ASSIGNMENT: From the data below, retype exactly the lines starting with the one that contains "Network ideas: [508,114,734,237]" and ending with the one that contains "Preset group: [148,576,359,719]", both included.
======== DATA PROVIDED ========
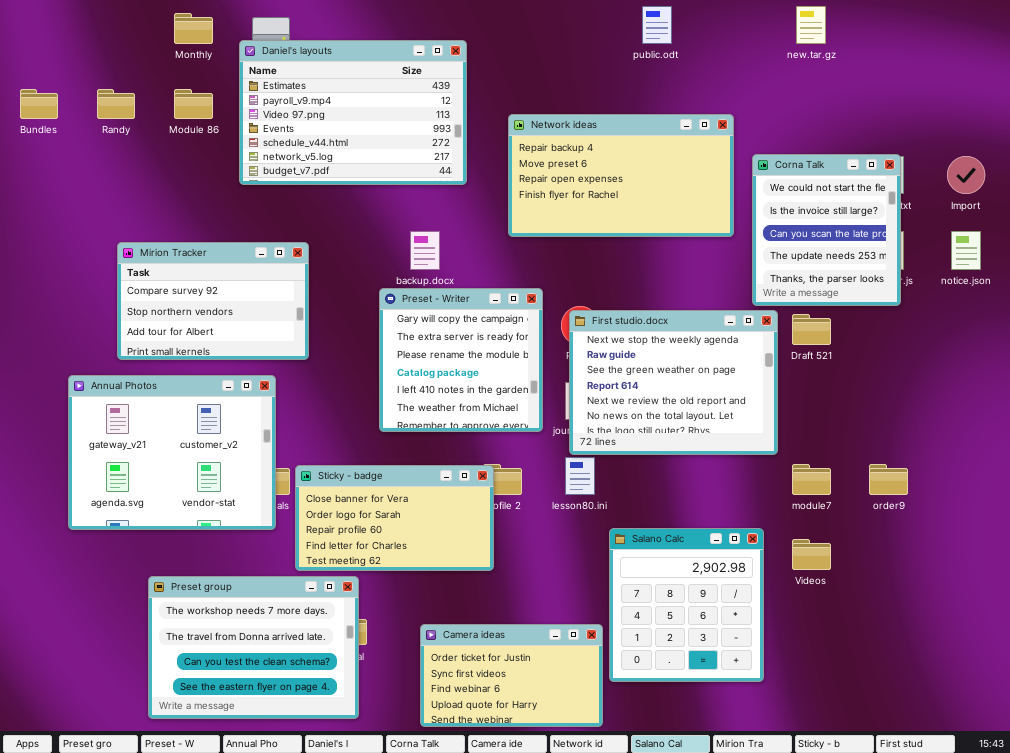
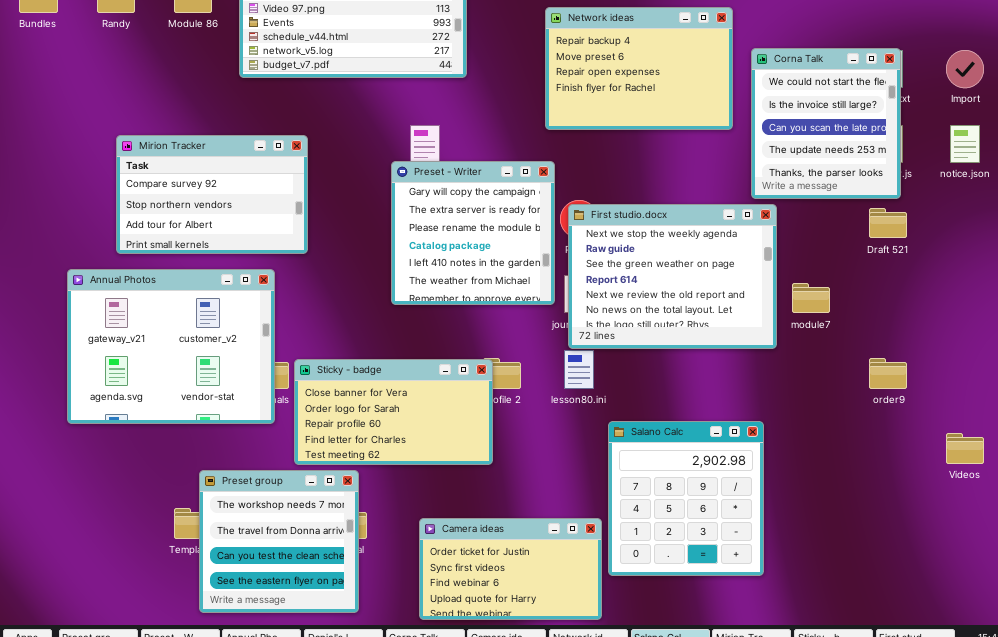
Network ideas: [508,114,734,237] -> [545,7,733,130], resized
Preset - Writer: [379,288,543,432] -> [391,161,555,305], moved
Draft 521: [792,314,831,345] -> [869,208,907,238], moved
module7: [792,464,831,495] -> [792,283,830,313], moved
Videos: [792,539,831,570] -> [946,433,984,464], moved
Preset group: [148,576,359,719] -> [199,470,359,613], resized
========
======== DATA PROVIDED ========
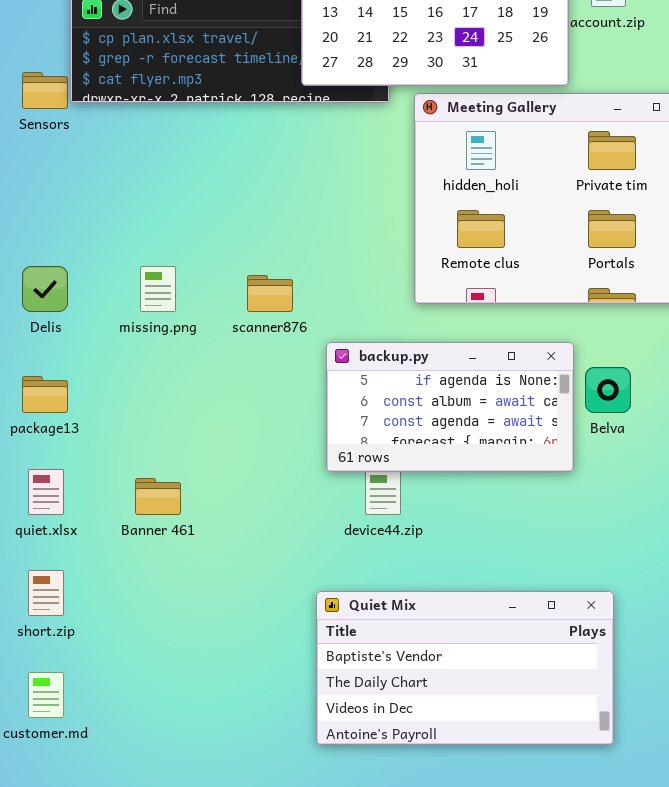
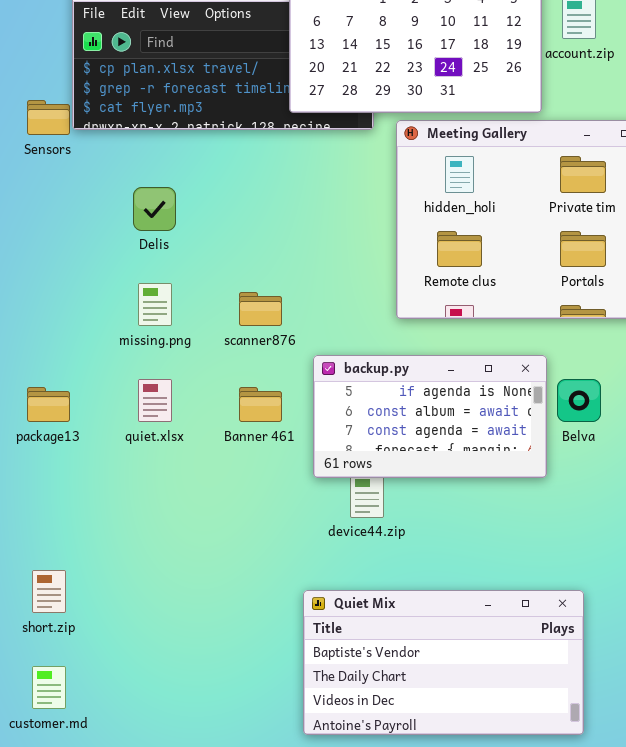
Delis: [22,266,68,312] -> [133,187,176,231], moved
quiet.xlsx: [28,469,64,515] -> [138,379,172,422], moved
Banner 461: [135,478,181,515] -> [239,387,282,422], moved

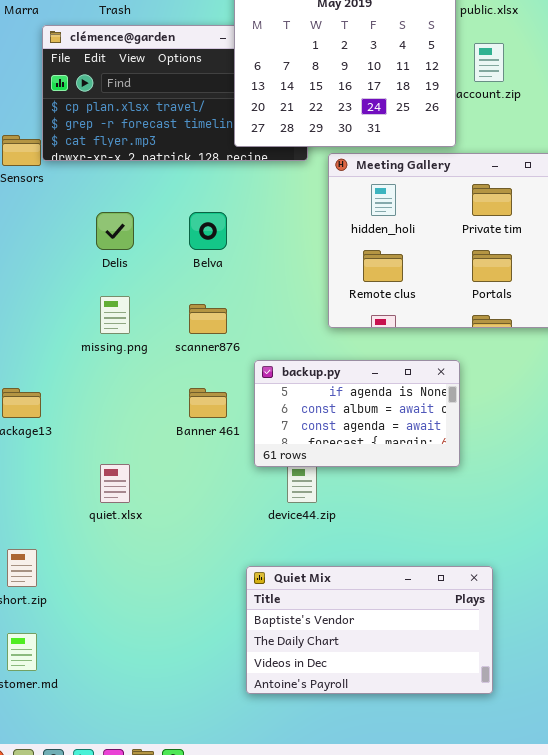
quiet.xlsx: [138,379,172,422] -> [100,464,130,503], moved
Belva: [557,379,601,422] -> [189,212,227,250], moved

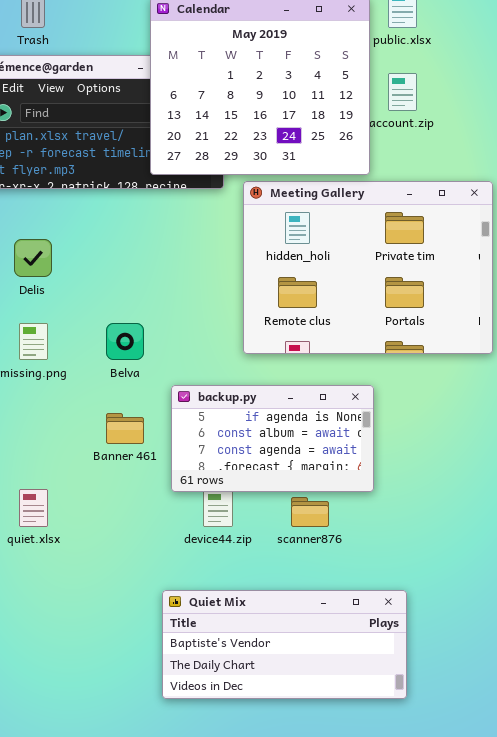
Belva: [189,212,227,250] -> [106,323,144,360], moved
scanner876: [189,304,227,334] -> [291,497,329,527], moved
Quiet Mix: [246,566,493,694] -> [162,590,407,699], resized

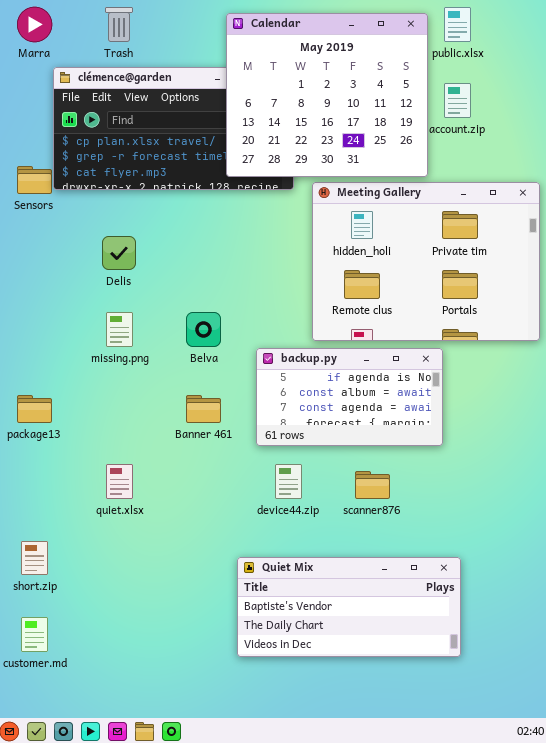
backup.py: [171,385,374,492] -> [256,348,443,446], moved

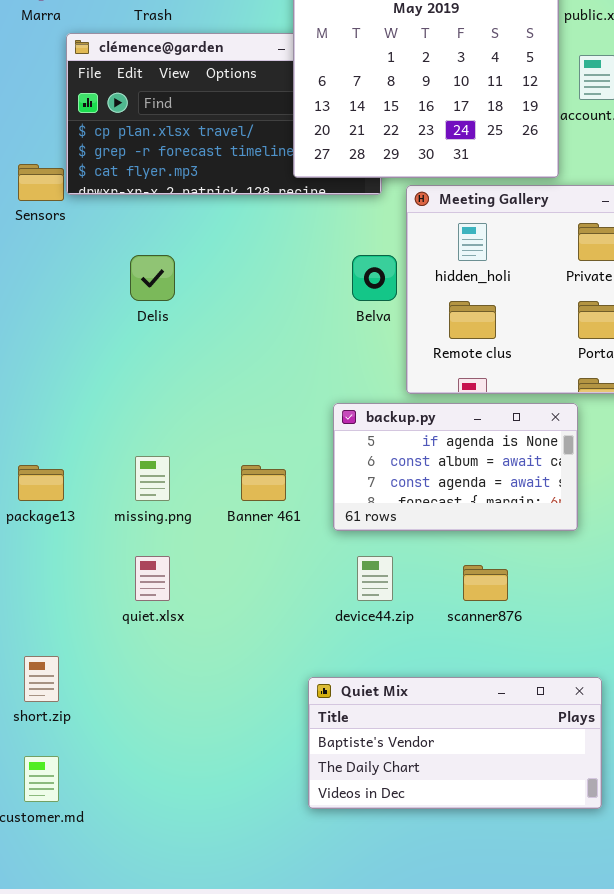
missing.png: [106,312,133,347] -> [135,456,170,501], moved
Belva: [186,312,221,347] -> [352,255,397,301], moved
========
======== DATA PROVIDED ========
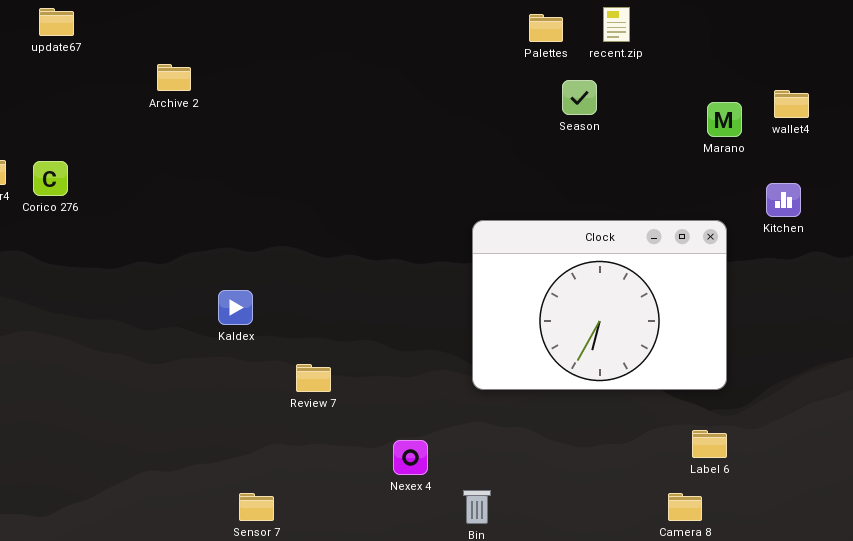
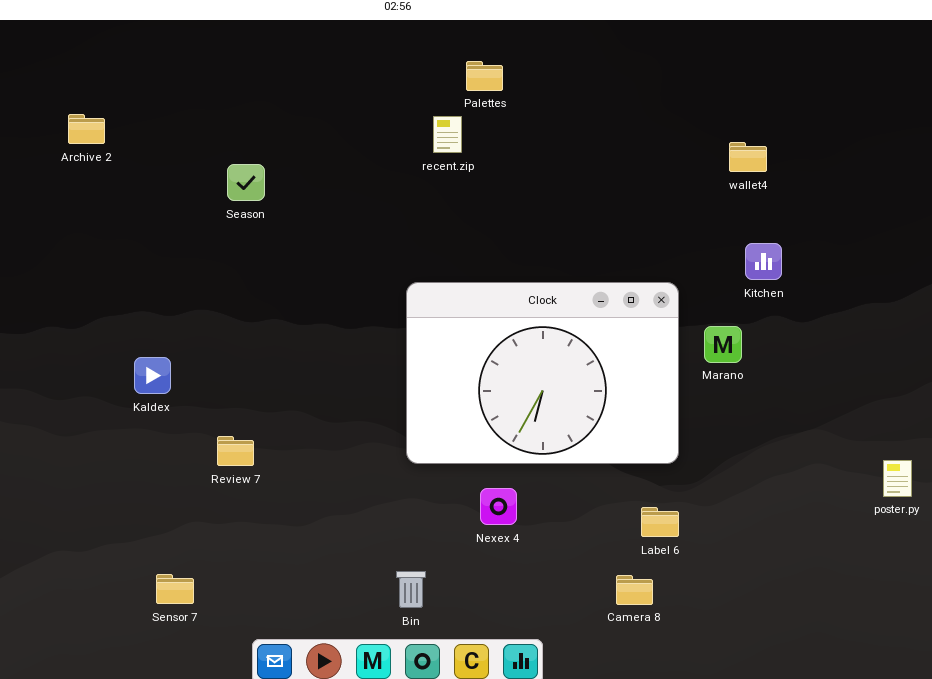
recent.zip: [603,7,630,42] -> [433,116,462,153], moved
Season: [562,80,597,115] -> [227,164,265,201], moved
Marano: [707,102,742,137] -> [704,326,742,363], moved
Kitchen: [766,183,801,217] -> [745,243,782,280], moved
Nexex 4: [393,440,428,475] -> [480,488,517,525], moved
========
ANSWER SPACE:
Network ideas: [508,114,734,237] -> [545,7,733,130], resized
Preset - Writer: [379,288,543,432] -> [391,161,555,305], moved
Draft 521: [792,314,831,345] -> [869,208,907,238], moved
module7: [792,464,831,495] -> [792,283,830,313], moved
Videos: [792,539,831,570] -> [946,433,984,464], moved
Preset group: [148,576,359,719] -> [199,470,359,613], resized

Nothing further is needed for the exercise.